TASK » Read through the listing below, and copy every line where the string "button" appears.
*** RECORDS FOR THE EXERCISE Section Begins ***
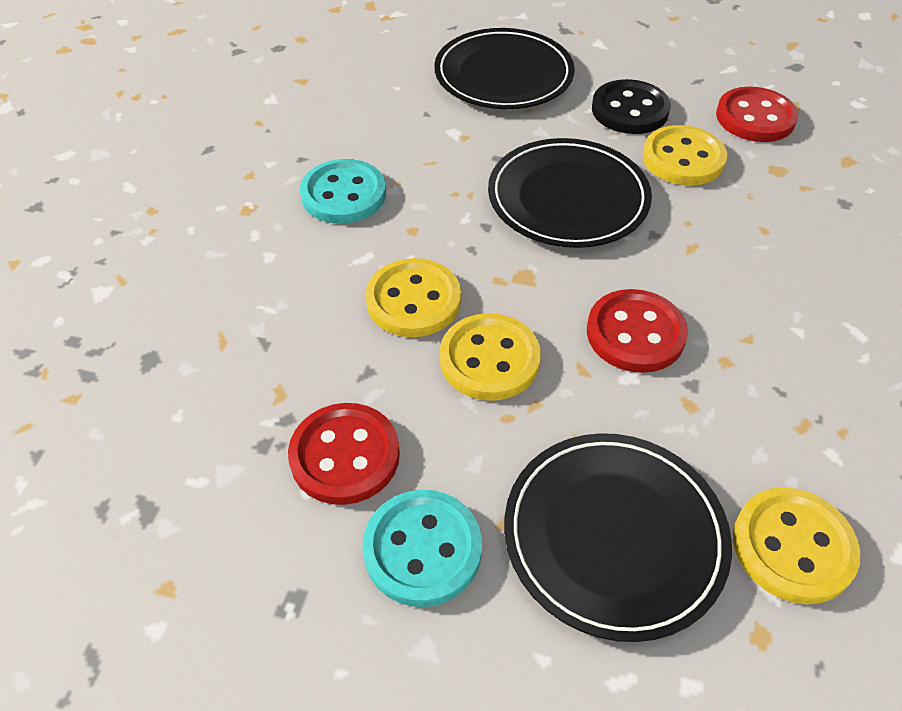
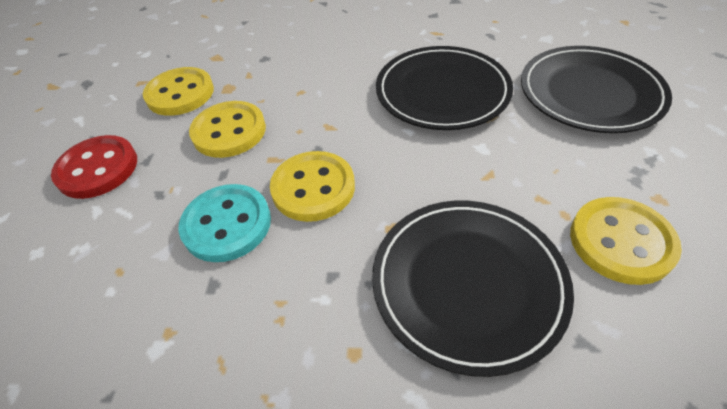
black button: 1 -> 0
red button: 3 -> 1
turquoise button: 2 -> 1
*** RECORDS FOR THE EXERCISE Section Ends ***
*** RECORDS FOR THE EXERCISE Section Begins ***
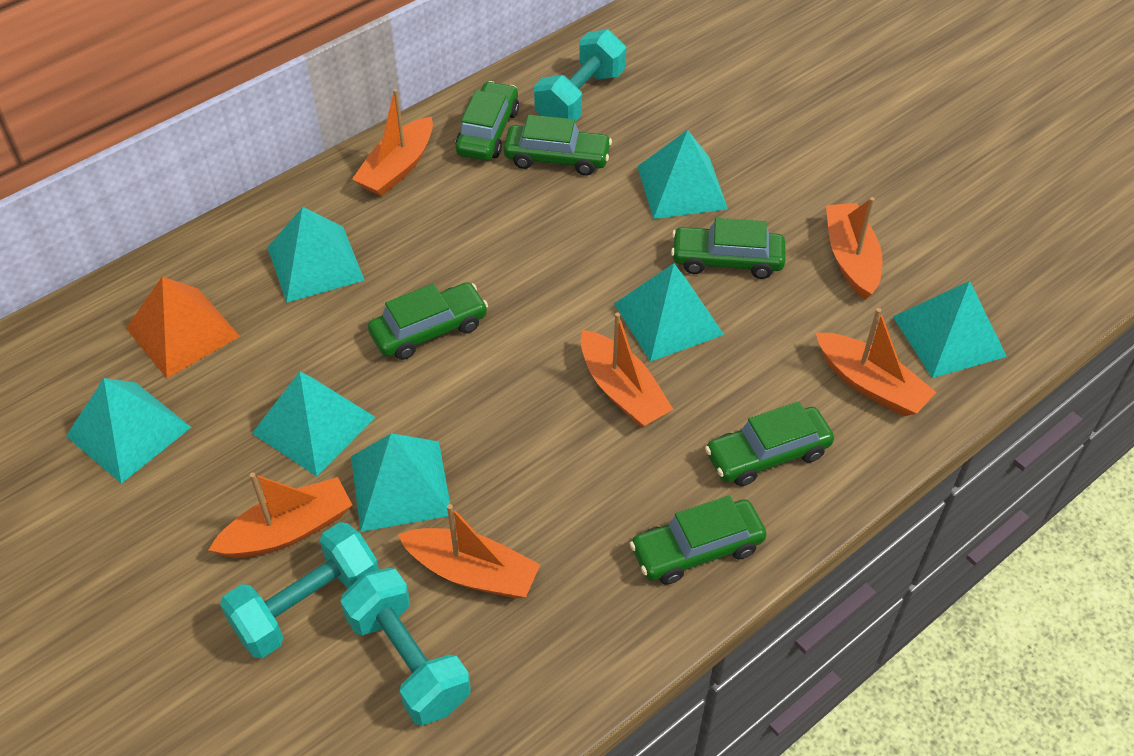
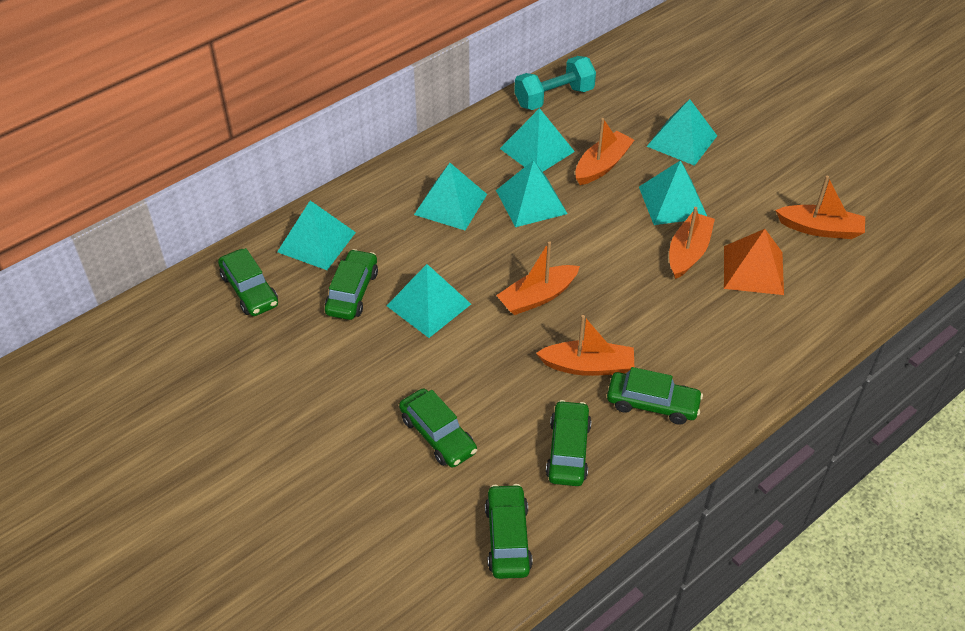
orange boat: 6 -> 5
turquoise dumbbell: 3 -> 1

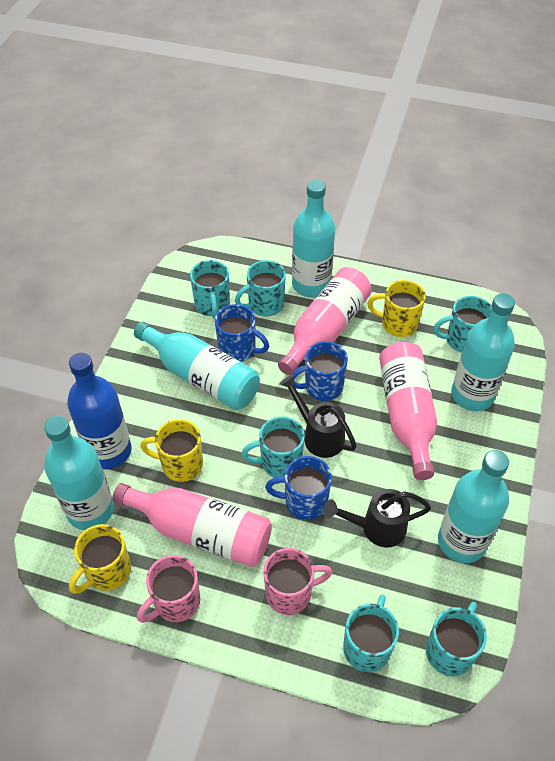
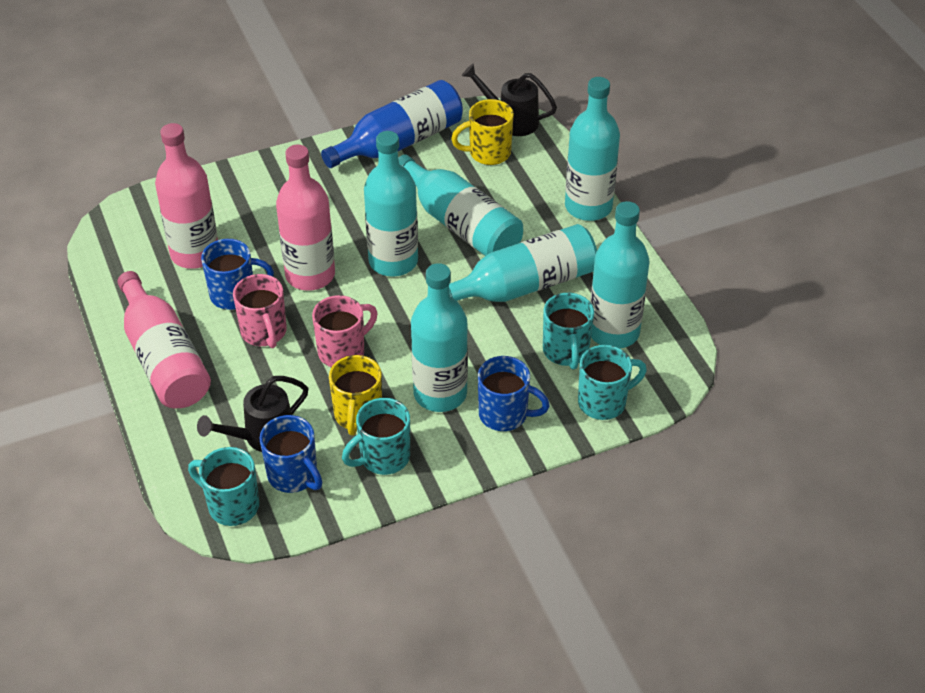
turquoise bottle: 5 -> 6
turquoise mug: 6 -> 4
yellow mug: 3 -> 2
*** RECORDS FOR THE EXERCISE Section Ends ***
*** RECORDS FOR THE EXERCISE Section Begins ***
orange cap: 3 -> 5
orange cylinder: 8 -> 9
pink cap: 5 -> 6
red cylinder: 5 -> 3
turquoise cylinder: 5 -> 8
*** RECORDS FOR THE EXERCISE Section Ends ***
EXERCISE RESULT »
black button: 1 -> 0
red button: 3 -> 1
turquoise button: 2 -> 1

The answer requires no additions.